Requirement ->
The required output is the complete data, repeated without alteration.

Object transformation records
_ _ _

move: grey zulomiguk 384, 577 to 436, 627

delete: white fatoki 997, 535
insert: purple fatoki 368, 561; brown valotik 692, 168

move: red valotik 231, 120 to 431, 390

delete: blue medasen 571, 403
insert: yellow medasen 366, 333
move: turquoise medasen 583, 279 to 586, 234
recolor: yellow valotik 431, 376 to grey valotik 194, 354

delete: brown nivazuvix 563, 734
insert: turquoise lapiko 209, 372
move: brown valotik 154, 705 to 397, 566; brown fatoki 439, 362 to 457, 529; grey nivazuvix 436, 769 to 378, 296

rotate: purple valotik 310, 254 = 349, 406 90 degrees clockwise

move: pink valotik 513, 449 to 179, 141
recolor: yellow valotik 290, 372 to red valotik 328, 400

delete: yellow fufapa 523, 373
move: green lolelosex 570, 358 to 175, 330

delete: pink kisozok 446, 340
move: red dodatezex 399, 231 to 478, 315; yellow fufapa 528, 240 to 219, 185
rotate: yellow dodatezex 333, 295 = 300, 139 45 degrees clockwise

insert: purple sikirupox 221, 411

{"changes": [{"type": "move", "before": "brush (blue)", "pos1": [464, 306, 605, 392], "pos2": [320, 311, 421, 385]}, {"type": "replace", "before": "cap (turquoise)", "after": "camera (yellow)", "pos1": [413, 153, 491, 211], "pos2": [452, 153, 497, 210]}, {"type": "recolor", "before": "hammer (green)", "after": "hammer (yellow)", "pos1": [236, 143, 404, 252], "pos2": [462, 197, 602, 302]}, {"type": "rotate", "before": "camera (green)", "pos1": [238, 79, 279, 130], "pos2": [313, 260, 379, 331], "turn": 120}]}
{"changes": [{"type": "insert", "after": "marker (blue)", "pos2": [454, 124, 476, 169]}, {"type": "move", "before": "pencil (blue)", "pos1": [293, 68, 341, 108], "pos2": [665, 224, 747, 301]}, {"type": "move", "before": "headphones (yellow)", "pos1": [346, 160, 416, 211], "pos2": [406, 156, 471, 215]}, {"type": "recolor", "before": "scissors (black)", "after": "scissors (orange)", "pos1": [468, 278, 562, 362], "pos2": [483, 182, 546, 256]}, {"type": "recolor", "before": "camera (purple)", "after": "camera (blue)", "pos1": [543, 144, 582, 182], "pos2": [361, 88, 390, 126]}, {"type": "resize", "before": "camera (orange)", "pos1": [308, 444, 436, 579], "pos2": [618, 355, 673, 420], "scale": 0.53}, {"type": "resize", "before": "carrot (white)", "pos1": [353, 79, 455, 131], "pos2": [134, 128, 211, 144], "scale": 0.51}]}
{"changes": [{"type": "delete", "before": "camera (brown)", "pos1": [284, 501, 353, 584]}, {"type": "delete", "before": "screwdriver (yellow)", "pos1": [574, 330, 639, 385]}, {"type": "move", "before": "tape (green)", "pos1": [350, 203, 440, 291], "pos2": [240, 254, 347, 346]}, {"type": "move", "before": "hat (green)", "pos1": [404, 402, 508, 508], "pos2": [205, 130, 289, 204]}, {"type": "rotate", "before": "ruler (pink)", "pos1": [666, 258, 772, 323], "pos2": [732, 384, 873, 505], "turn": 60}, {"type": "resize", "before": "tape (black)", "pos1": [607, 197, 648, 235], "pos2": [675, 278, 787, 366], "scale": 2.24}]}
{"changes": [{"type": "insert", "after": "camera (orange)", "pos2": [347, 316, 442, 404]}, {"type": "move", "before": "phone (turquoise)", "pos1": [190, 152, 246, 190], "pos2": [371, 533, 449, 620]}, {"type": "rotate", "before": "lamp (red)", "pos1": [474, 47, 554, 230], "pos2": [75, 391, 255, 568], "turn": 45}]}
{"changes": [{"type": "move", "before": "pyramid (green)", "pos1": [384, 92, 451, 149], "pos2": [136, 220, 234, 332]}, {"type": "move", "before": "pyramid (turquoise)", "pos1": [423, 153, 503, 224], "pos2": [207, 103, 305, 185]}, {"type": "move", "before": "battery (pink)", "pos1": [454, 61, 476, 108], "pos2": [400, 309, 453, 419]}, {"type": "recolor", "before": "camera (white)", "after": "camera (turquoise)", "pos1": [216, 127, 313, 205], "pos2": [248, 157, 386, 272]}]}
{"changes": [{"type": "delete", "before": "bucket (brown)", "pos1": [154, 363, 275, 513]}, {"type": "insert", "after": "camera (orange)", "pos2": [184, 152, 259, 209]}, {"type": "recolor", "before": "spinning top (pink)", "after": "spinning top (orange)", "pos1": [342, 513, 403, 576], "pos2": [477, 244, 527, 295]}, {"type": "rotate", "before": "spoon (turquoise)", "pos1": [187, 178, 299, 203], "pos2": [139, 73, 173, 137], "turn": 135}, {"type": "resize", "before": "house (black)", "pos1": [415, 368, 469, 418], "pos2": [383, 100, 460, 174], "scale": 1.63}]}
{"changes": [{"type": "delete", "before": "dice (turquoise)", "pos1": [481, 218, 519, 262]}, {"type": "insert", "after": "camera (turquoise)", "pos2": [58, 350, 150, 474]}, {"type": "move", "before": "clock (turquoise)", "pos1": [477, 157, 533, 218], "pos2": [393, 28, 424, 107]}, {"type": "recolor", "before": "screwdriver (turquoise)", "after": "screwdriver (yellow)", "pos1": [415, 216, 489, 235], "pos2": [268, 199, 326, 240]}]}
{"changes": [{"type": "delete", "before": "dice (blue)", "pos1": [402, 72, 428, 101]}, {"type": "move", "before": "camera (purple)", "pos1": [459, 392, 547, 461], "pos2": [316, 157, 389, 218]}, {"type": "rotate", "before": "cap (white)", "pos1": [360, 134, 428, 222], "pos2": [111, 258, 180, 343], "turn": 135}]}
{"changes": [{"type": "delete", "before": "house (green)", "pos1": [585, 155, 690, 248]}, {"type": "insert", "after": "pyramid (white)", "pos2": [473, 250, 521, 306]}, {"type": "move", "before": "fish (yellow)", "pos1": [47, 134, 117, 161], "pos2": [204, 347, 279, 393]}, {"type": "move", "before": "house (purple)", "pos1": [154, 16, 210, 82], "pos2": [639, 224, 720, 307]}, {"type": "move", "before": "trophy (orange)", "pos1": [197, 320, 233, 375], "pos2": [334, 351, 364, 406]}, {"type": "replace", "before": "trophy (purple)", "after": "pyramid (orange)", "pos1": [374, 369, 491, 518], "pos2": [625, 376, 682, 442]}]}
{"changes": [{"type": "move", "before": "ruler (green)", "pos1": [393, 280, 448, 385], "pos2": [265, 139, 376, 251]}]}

_ _ _

Solved problem ->
move: grey zulomiguk 384, 577 to 436, 627

delete: white fatoki 997, 535
insert: purple fatoki 368, 561; brown valotik 692, 168

move: red valotik 231, 120 to 431, 390

delete: blue medasen 571, 403
insert: yellow medasen 366, 333
move: turquoise medasen 583, 279 to 586, 234
recolor: yellow valotik 431, 376 to grey valotik 194, 354

delete: brown nivazuvix 563, 734
insert: turquoise lapiko 209, 372
move: brown valotik 154, 705 to 397, 566; brown fatoki 439, 362 to 457, 529; grey nivazuvix 436, 769 to 378, 296

rotate: purple valotik 310, 254 = 349, 406 90 degrees clockwise

move: pink valotik 513, 449 to 179, 141
recolor: yellow valotik 290, 372 to red valotik 328, 400

delete: yellow fufapa 523, 373
move: green lolelosex 570, 358 to 175, 330

delete: pink kisozok 446, 340
move: red dodatezex 399, 231 to 478, 315; yellow fufapa 528, 240 to 219, 185
rotate: yellow dodatezex 333, 295 = 300, 139 45 degrees clockwise

insert: purple sikirupox 221, 411

{"changes": [{"type": "move", "before": "brush (blue)", "pos1": [464, 306, 605, 392], "pos2": [320, 311, 421, 385]}, {"type": "replace", "before": "cap (turquoise)", "after": "camera (yellow)", "pos1": [413, 153, 491, 211], "pos2": [452, 153, 497, 210]}, {"type": "recolor", "before": "hammer (green)", "after": "hammer (yellow)", "pos1": [236, 143, 404, 252], "pos2": [462, 197, 602, 302]}, {"type": "rotate", "before": "camera (green)", "pos1": [238, 79, 279, 130], "pos2": [313, 260, 379, 331], "turn": 120}]}
{"changes": [{"type": "insert", "after": "marker (blue)", "pos2": [454, 124, 476, 169]}, {"type": "move", "before": "pencil (blue)", "pos1": [293, 68, 341, 108], "pos2": [665, 224, 747, 301]}, {"type": "move", "before": "headphones (yellow)", "pos1": [346, 160, 416, 211], "pos2": [406, 156, 471, 215]}, {"type": "recolor", "before": "scissors (black)", "after": "scissors (orange)", "pos1": [468, 278, 562, 362], "pos2": [483, 182, 546, 256]}, {"type": "recolor", "before": "camera (purple)", "after": "camera (blue)", "pos1": [543, 144, 582, 182], "pos2": [361, 88, 390, 126]}, {"type": "resize", "before": "camera (orange)", "pos1": [308, 444, 436, 579], "pos2": [618, 355, 673, 420], "scale": 0.53}, {"type": "resize", "before": "carrot (white)", "pos1": [353, 79, 455, 131], "pos2": [134, 128, 211, 144], "scale": 0.51}]}
{"changes": [{"type": "delete", "before": "camera (brown)", "pos1": [284, 501, 353, 584]}, {"type": "delete", "before": "screwdriver (yellow)", "pos1": [574, 330, 639, 385]}, {"type": "move", "before": "tape (green)", "pos1": [350, 203, 440, 291], "pos2": [240, 254, 347, 346]}, {"type": "move", "before": "hat (green)", "pos1": [404, 402, 508, 508], "pos2": [205, 130, 289, 204]}, {"type": "rotate", "before": "ruler (pink)", "pos1": [666, 258, 772, 323], "pos2": [732, 384, 873, 505], "turn": 60}, {"type": "resize", "before": "tape (black)", "pos1": [607, 197, 648, 235], "pos2": [675, 278, 787, 366], "scale": 2.24}]}
{"changes": [{"type": "insert", "after": "camera (orange)", "pos2": [347, 316, 442, 404]}, {"type": "move", "before": "phone (turquoise)", "pos1": [190, 152, 246, 190], "pos2": [371, 533, 449, 620]}, {"type": "rotate", "before": "lamp (red)", "pos1": [474, 47, 554, 230], "pos2": [75, 391, 255, 568], "turn": 45}]}
{"changes": [{"type": "move", "before": "pyramid (green)", "pos1": [384, 92, 451, 149], "pos2": [136, 220, 234, 332]}, {"type": "move", "before": "pyramid (turquoise)", "pos1": [423, 153, 503, 224], "pos2": [207, 103, 305, 185]}, {"type": "move", "before": "battery (pink)", "pos1": [454, 61, 476, 108], "pos2": [400, 309, 453, 419]}, {"type": "recolor", "before": "camera (white)", "after": "camera (turquoise)", "pos1": [216, 127, 313, 205], "pos2": [248, 157, 386, 272]}]}
{"changes": [{"type": "delete", "before": "bucket (brown)", "pos1": [154, 363, 275, 513]}, {"type": "insert", "after": "camera (orange)", "pos2": [184, 152, 259, 209]}, {"type": "recolor", "before": "spinning top (pink)", "after": "spinning top (orange)", "pos1": [342, 513, 403, 576], "pos2": [477, 244, 527, 295]}, {"type": "rotate", "before": "spoon (turquoise)", "pos1": [187, 178, 299, 203], "pos2": [139, 73, 173, 137], "turn": 135}, {"type": "resize", "before": "house (black)", "pos1": [415, 368, 469, 418], "pos2": [383, 100, 460, 174], "scale": 1.63}]}
{"changes": [{"type": "delete", "before": "dice (turquoise)", "pos1": [481, 218, 519, 262]}, {"type": "insert", "after": "camera (turquoise)", "pos2": [58, 350, 150, 474]}, {"type": "move", "before": "clock (turquoise)", "pos1": [477, 157, 533, 218], "pos2": [393, 28, 424, 107]}, {"type": "recolor", "before": "screwdriver (turquoise)", "after": "screwdriver (yellow)", "pos1": [415, 216, 489, 235], "pos2": [268, 199, 326, 240]}]}
{"changes": [{"type": "delete", "before": "dice (blue)", "pos1": [402, 72, 428, 101]}, {"type": "move", "before": "camera (purple)", "pos1": [459, 392, 547, 461], "pos2": [316, 157, 389, 218]}, {"type": "rotate", "before": "cap (white)", "pos1": [360, 134, 428, 222], "pos2": [111, 258, 180, 343], "turn": 135}]}
{"changes": [{"type": "delete", "before": "house (green)", "pos1": [585, 155, 690, 248]}, {"type": "insert", "after": "pyramid (white)", "pos2": [473, 250, 521, 306]}, {"type": "move", "before": "fish (yellow)", "pos1": [47, 134, 117, 161], "pos2": [204, 347, 279, 393]}, {"type": "move", "before": "house (purple)", "pos1": [154, 16, 210, 82], "pos2": [639, 224, 720, 307]}, {"type": "move", "before": "trophy (orange)", "pos1": [197, 320, 233, 375], "pos2": [334, 351, 364, 406]}, {"type": "replace", "before": "trophy (purple)", "after": "pyramid (orange)", "pos1": [374, 369, 491, 518], "pos2": [625, 376, 682, 442]}]}
{"changes": [{"type": "move", "before": "ruler (green)", "pos1": [393, 280, 448, 385], "pos2": [265, 139, 376, 251]}]}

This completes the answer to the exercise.